Provided material START

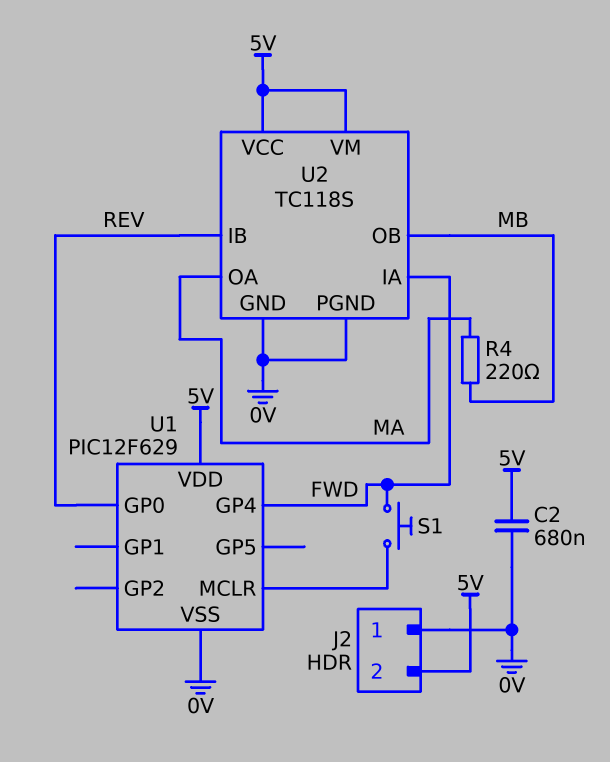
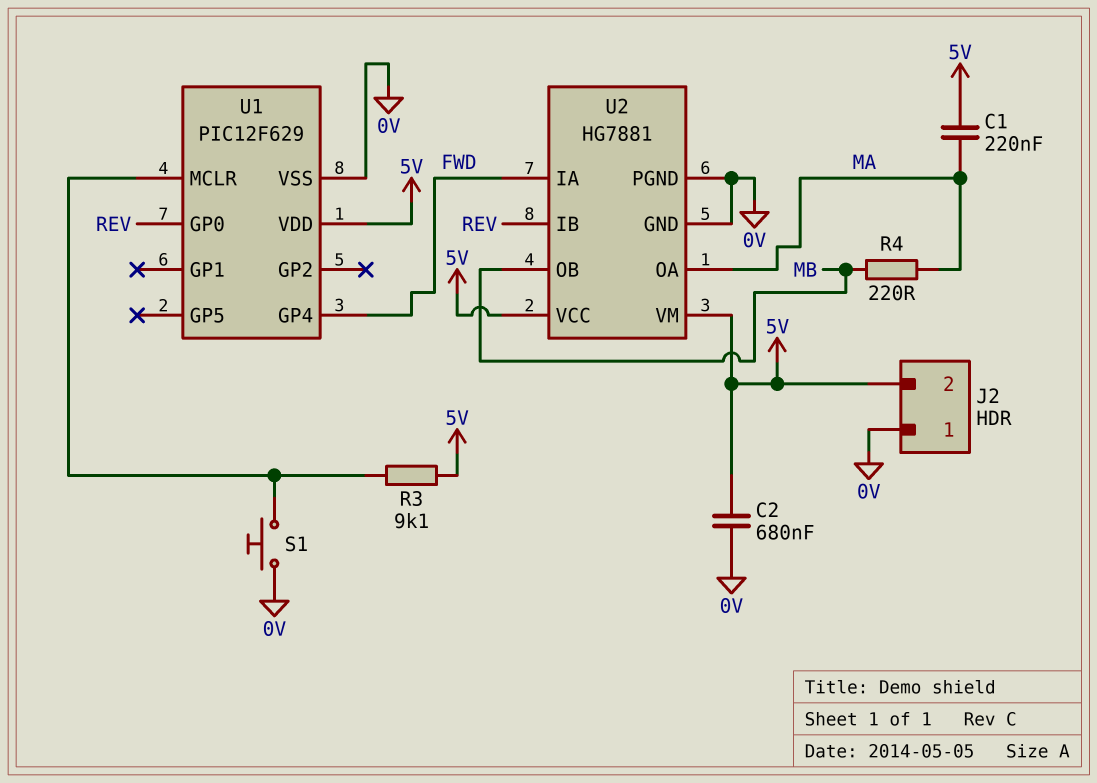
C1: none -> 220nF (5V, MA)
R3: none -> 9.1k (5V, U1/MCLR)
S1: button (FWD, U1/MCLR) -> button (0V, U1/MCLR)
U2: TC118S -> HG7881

Provided material END
Provided material START

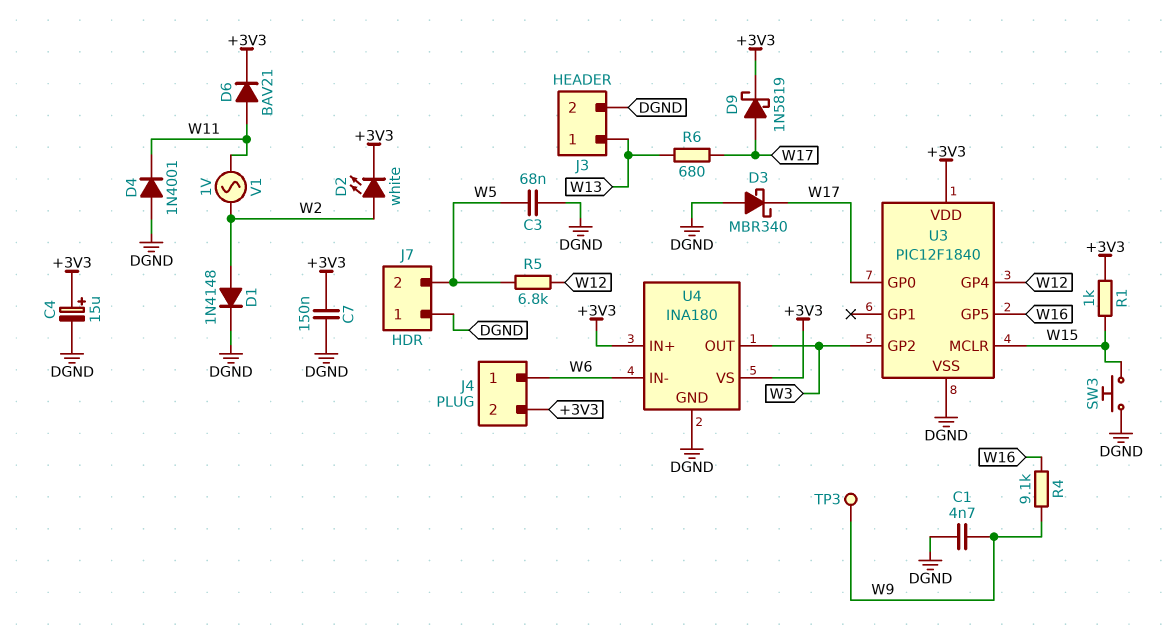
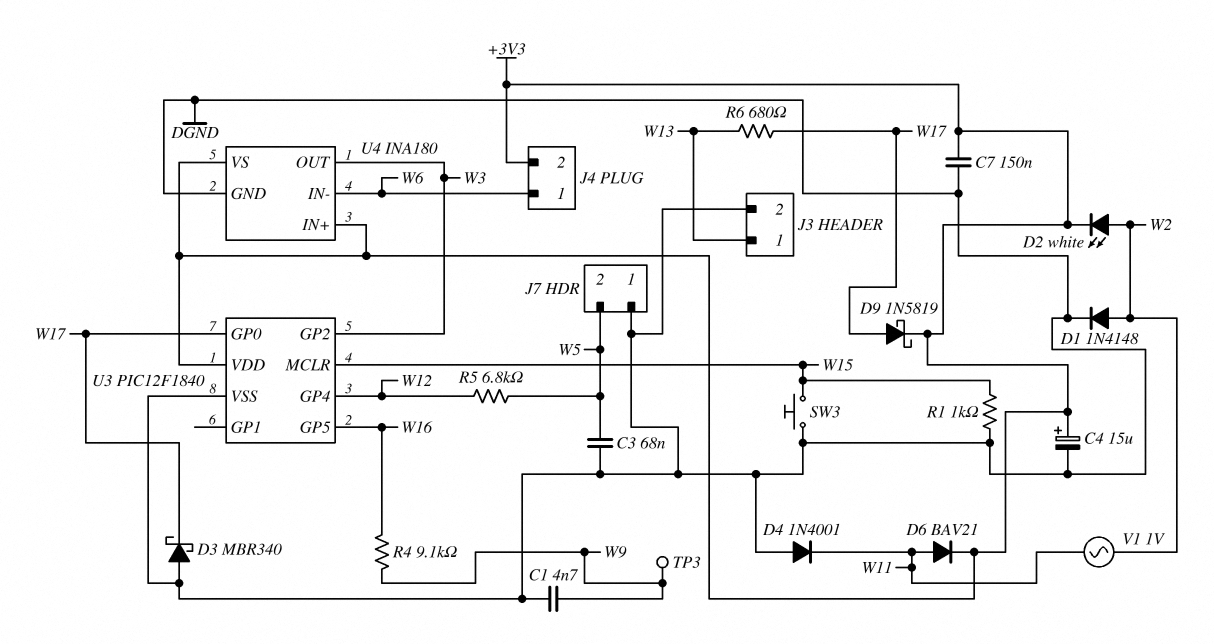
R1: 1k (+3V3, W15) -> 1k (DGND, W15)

Provided material END

Exercise directions ::
Search the material for the word "MCLR" and copy every matching line.

Response ::
R3: none -> 9.1k (5V, U1/MCLR)
S1: button (FWD, U1/MCLR) -> button (0V, U1/MCLR)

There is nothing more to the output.